Description of the task
Word for word, transcribe the data below from the line with "U206 pin FB: SIG1 -> SIG14" to the line with "Q7: NPN (B CTL, C", keeping both of those lines.

Material provided
..........

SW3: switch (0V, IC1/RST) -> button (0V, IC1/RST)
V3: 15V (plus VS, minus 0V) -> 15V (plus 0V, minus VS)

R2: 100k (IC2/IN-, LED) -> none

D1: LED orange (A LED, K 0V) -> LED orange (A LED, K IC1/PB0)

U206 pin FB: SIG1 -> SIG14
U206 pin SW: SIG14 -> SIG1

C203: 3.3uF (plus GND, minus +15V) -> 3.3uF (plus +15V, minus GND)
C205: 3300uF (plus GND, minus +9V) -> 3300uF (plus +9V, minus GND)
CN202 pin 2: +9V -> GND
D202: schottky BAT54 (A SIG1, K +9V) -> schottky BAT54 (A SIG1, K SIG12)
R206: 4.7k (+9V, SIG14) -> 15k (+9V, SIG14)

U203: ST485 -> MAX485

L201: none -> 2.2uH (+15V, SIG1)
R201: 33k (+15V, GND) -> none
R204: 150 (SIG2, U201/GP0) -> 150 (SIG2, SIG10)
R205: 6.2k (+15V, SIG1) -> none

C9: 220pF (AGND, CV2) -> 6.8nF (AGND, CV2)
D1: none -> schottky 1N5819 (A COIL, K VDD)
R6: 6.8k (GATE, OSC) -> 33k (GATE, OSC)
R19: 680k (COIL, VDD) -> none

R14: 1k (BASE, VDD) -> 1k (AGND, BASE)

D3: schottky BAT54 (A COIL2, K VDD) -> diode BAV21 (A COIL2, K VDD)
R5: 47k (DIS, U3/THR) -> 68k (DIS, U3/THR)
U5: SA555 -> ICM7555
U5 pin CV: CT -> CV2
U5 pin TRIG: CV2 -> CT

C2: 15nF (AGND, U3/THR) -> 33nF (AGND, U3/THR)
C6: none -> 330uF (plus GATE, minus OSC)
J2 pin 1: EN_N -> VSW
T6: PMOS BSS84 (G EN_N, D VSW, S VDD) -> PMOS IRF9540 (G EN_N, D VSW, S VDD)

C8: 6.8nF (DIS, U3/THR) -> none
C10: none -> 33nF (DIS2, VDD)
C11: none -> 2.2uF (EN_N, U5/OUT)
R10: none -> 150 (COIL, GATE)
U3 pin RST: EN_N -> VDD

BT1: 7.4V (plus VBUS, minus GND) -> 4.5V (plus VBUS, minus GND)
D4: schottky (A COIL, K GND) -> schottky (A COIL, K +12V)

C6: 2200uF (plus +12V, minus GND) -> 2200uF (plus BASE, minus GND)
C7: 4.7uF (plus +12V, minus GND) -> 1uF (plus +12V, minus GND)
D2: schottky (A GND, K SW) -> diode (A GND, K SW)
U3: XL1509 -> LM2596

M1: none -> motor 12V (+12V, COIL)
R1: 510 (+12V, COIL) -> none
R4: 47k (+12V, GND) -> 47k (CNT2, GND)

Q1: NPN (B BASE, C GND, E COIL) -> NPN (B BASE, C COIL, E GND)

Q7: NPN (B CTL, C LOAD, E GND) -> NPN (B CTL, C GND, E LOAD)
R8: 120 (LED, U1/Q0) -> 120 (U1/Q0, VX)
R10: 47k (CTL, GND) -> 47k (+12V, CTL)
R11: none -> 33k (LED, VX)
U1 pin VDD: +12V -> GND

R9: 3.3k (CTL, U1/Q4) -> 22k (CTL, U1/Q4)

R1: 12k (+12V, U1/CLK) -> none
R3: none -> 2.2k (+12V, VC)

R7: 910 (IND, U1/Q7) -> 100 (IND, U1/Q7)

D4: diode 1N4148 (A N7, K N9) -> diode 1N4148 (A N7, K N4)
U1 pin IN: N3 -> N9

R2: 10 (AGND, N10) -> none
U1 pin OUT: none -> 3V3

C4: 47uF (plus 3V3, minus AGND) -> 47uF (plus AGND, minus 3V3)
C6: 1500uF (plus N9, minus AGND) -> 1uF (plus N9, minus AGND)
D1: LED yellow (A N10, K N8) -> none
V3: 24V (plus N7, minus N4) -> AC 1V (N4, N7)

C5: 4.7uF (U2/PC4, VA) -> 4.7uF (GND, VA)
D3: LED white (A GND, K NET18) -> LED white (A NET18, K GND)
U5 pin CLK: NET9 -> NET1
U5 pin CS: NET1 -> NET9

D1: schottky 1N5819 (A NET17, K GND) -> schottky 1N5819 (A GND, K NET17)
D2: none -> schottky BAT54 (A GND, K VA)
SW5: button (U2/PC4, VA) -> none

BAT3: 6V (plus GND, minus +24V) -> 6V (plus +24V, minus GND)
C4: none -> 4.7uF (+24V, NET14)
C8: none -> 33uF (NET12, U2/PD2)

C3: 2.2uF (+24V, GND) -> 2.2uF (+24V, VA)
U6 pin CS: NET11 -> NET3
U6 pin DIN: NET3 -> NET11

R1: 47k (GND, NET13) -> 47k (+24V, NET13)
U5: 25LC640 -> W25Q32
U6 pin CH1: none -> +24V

..........

Output for this exercise
U206 pin FB: SIG1 -> SIG14
U206 pin SW: SIG14 -> SIG1

C203: 3.3uF (plus GND, minus +15V) -> 3.3uF (plus +15V, minus GND)
C205: 3300uF (plus GND, minus +9V) -> 3300uF (plus +9V, minus GND)
CN202 pin 2: +9V -> GND
D202: schottky BAT54 (A SIG1, K +9V) -> schottky BAT54 (A SIG1, K SIG12)
R206: 4.7k (+9V, SIG14) -> 15k (+9V, SIG14)

U203: ST485 -> MAX485

L201: none -> 2.2uH (+15V, SIG1)
R201: 33k (+15V, GND) -> none
R204: 150 (SIG2, U201/GP0) -> 150 (SIG2, SIG10)
R205: 6.2k (+15V, SIG1) -> none

C9: 220pF (AGND, CV2) -> 6.8nF (AGND, CV2)
D1: none -> schottky 1N5819 (A COIL, K VDD)
R6: 6.8k (GATE, OSC) -> 33k (GATE, OSC)
R19: 680k (COIL, VDD) -> none

R14: 1k (BASE, VDD) -> 1k (AGND, BASE)

D3: schottky BAT54 (A COIL2, K VDD) -> diode BAV21 (A COIL2, K VDD)
R5: 47k (DIS, U3/THR) -> 68k (DIS, U3/THR)
U5: SA555 -> ICM7555
U5 pin CV: CT -> CV2
U5 pin TRIG: CV2 -> CT

C2: 15nF (AGND, U3/THR) -> 33nF (AGND, U3/THR)
C6: none -> 330uF (plus GATE, minus OSC)
J2 pin 1: EN_N -> VSW
T6: PMOS BSS84 (G EN_N, D VSW, S VDD) -> PMOS IRF9540 (G EN_N, D VSW, S VDD)

C8: 6.8nF (DIS, U3/THR) -> none
C10: none -> 33nF (DIS2, VDD)
C11: none -> 2.2uF (EN_N, U5/OUT)
R10: none -> 150 (COIL, GATE)
U3 pin RST: EN_N -> VDD

BT1: 7.4V (plus VBUS, minus GND) -> 4.5V (plus VBUS, minus GND)
D4: schottky (A COIL, K GND) -> schottky (A COIL, K +12V)

C6: 2200uF (plus +12V, minus GND) -> 2200uF (plus BASE, minus GND)
C7: 4.7uF (plus +12V, minus GND) -> 1uF (plus +12V, minus GND)
D2: schottky (A GND, K SW) -> diode (A GND, K SW)
U3: XL1509 -> LM2596

M1: none -> motor 12V (+12V, COIL)
R1: 510 (+12V, COIL) -> none
R4: 47k (+12V, GND) -> 47k (CNT2, GND)

Q1: NPN (B BASE, C GND, E COIL) -> NPN (B BASE, C COIL, E GND)

Q7: NPN (B CTL, C LOAD, E GND) -> NPN (B CTL, C GND, E LOAD)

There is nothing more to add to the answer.